● **Exercise**: Retype the full set of data, character for character.

Scene edit records
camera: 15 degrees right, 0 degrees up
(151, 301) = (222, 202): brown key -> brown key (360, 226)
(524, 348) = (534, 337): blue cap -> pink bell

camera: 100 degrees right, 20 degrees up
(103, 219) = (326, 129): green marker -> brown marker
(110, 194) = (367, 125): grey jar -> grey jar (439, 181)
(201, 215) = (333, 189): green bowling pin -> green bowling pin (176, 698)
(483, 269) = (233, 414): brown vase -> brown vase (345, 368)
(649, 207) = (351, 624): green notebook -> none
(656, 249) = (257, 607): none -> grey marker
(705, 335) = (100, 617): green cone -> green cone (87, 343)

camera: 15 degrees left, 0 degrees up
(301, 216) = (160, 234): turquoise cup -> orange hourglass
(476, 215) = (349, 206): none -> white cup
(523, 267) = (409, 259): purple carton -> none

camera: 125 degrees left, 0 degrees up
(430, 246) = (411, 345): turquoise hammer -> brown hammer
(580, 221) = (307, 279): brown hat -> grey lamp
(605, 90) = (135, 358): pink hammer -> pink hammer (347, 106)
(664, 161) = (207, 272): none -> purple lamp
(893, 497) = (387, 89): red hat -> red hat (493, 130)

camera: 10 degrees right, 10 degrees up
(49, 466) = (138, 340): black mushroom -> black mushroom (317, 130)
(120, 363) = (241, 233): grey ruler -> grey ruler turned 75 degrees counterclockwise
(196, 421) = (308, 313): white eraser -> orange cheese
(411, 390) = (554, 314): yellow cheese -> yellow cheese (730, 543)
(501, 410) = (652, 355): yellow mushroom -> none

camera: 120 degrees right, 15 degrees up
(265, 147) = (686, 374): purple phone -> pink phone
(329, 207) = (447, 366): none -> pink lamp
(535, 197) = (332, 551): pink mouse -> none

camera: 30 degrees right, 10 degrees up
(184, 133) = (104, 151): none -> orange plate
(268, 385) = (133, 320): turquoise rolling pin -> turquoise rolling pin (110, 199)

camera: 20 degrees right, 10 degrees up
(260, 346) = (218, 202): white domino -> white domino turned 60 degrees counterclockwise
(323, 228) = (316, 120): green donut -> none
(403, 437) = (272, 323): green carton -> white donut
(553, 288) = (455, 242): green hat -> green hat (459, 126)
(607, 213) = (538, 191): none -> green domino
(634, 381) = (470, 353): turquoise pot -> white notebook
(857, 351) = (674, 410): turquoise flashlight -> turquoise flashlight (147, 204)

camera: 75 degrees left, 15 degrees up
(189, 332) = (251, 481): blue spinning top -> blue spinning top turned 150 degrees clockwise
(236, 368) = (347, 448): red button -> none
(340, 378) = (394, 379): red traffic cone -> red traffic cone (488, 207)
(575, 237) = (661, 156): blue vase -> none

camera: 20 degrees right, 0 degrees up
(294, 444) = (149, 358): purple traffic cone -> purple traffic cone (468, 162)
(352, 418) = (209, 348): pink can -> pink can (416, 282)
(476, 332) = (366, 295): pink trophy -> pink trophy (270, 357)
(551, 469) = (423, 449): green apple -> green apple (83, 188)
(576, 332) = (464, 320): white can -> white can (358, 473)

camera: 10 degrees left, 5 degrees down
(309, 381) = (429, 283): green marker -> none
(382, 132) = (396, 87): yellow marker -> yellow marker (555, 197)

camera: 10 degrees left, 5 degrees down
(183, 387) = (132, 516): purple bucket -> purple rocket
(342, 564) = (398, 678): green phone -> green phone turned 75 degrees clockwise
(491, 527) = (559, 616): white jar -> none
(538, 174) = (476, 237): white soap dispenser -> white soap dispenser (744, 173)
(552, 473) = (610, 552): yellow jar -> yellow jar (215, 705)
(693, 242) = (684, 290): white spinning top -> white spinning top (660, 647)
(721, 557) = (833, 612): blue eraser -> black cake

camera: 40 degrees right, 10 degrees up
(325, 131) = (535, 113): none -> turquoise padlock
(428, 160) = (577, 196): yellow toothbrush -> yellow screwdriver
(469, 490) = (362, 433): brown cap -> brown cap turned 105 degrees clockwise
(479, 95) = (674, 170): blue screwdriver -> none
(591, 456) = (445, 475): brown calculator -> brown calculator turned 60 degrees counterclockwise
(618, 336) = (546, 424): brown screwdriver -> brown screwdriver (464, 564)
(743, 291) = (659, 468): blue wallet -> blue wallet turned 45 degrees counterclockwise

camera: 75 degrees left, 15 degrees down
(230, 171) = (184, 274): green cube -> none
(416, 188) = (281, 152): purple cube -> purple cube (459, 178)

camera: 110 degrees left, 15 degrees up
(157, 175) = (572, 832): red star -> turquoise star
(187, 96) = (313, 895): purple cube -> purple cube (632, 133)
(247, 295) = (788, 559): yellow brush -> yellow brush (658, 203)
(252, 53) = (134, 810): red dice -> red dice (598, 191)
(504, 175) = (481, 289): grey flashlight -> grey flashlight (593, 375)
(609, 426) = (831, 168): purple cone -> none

● **Solution to this exercise**:
camera: 15 degrees right, 0 degrees up
(151, 301) = (222, 202): brown key -> brown key (360, 226)
(524, 348) = (534, 337): blue cap -> pink bell

camera: 100 degrees right, 20 degrees up
(103, 219) = (326, 129): green marker -> brown marker
(110, 194) = (367, 125): grey jar -> grey jar (439, 181)
(201, 215) = (333, 189): green bowling pin -> green bowling pin (176, 698)
(483, 269) = (233, 414): brown vase -> brown vase (345, 368)
(649, 207) = (351, 624): green notebook -> none
(656, 249) = (257, 607): none -> grey marker
(705, 335) = (100, 617): green cone -> green cone (87, 343)

camera: 15 degrees left, 0 degrees up
(301, 216) = (160, 234): turquoise cup -> orange hourglass
(476, 215) = (349, 206): none -> white cup
(523, 267) = (409, 259): purple carton -> none

camera: 125 degrees left, 0 degrees up
(430, 246) = (411, 345): turquoise hammer -> brown hammer
(580, 221) = (307, 279): brown hat -> grey lamp
(605, 90) = (135, 358): pink hammer -> pink hammer (347, 106)
(664, 161) = (207, 272): none -> purple lamp
(893, 497) = (387, 89): red hat -> red hat (493, 130)

camera: 10 degrees right, 10 degrees up
(49, 466) = (138, 340): black mushroom -> black mushroom (317, 130)
(120, 363) = (241, 233): grey ruler -> grey ruler turned 75 degrees counterclockwise
(196, 421) = (308, 313): white eraser -> orange cheese
(411, 390) = (554, 314): yellow cheese -> yellow cheese (730, 543)
(501, 410) = (652, 355): yellow mushroom -> none

camera: 120 degrees right, 15 degrees up
(265, 147) = (686, 374): purple phone -> pink phone
(329, 207) = (447, 366): none -> pink lamp
(535, 197) = (332, 551): pink mouse -> none

camera: 30 degrees right, 10 degrees up
(184, 133) = (104, 151): none -> orange plate
(268, 385) = (133, 320): turquoise rolling pin -> turquoise rolling pin (110, 199)

camera: 20 degrees right, 10 degrees up
(260, 346) = (218, 202): white domino -> white domino turned 60 degrees counterclockwise
(323, 228) = (316, 120): green donut -> none
(403, 437) = (272, 323): green carton -> white donut
(553, 288) = (455, 242): green hat -> green hat (459, 126)
(607, 213) = (538, 191): none -> green domino
(634, 381) = (470, 353): turquoise pot -> white notebook
(857, 351) = (674, 410): turquoise flashlight -> turquoise flashlight (147, 204)

camera: 75 degrees left, 15 degrees up
(189, 332) = (251, 481): blue spinning top -> blue spinning top turned 150 degrees clockwise
(236, 368) = (347, 448): red button -> none
(340, 378) = (394, 379): red traffic cone -> red traffic cone (488, 207)
(575, 237) = (661, 156): blue vase -> none

camera: 20 degrees right, 0 degrees up
(294, 444) = (149, 358): purple traffic cone -> purple traffic cone (468, 162)
(352, 418) = (209, 348): pink can -> pink can (416, 282)
(476, 332) = (366, 295): pink trophy -> pink trophy (270, 357)
(551, 469) = (423, 449): green apple -> green apple (83, 188)
(576, 332) = (464, 320): white can -> white can (358, 473)

camera: 10 degrees left, 5 degrees down
(309, 381) = (429, 283): green marker -> none
(382, 132) = (396, 87): yellow marker -> yellow marker (555, 197)

camera: 10 degrees left, 5 degrees down
(183, 387) = (132, 516): purple bucket -> purple rocket
(342, 564) = (398, 678): green phone -> green phone turned 75 degrees clockwise
(491, 527) = (559, 616): white jar -> none
(538, 174) = (476, 237): white soap dispenser -> white soap dispenser (744, 173)
(552, 473) = (610, 552): yellow jar -> yellow jar (215, 705)
(693, 242) = (684, 290): white spinning top -> white spinning top (660, 647)
(721, 557) = (833, 612): blue eraser -> black cake

camera: 40 degrees right, 10 degrees up
(325, 131) = (535, 113): none -> turquoise padlock
(428, 160) = (577, 196): yellow toothbrush -> yellow screwdriver
(469, 490) = (362, 433): brown cap -> brown cap turned 105 degrees clockwise
(479, 95) = (674, 170): blue screwdriver -> none
(591, 456) = (445, 475): brown calculator -> brown calculator turned 60 degrees counterclockwise
(618, 336) = (546, 424): brown screwdriver -> brown screwdriver (464, 564)
(743, 291) = (659, 468): blue wallet -> blue wallet turned 45 degrees counterclockwise

camera: 75 degrees left, 15 degrees down
(230, 171) = (184, 274): green cube -> none
(416, 188) = (281, 152): purple cube -> purple cube (459, 178)

camera: 110 degrees left, 15 degrees up
(157, 175) = (572, 832): red star -> turquoise star
(187, 96) = (313, 895): purple cube -> purple cube (632, 133)
(247, 295) = (788, 559): yellow brush -> yellow brush (658, 203)
(252, 53) = (134, 810): red dice -> red dice (598, 191)
(504, 175) = (481, 289): grey flashlight -> grey flashlight (593, 375)
(609, 426) = (831, 168): purple cone -> none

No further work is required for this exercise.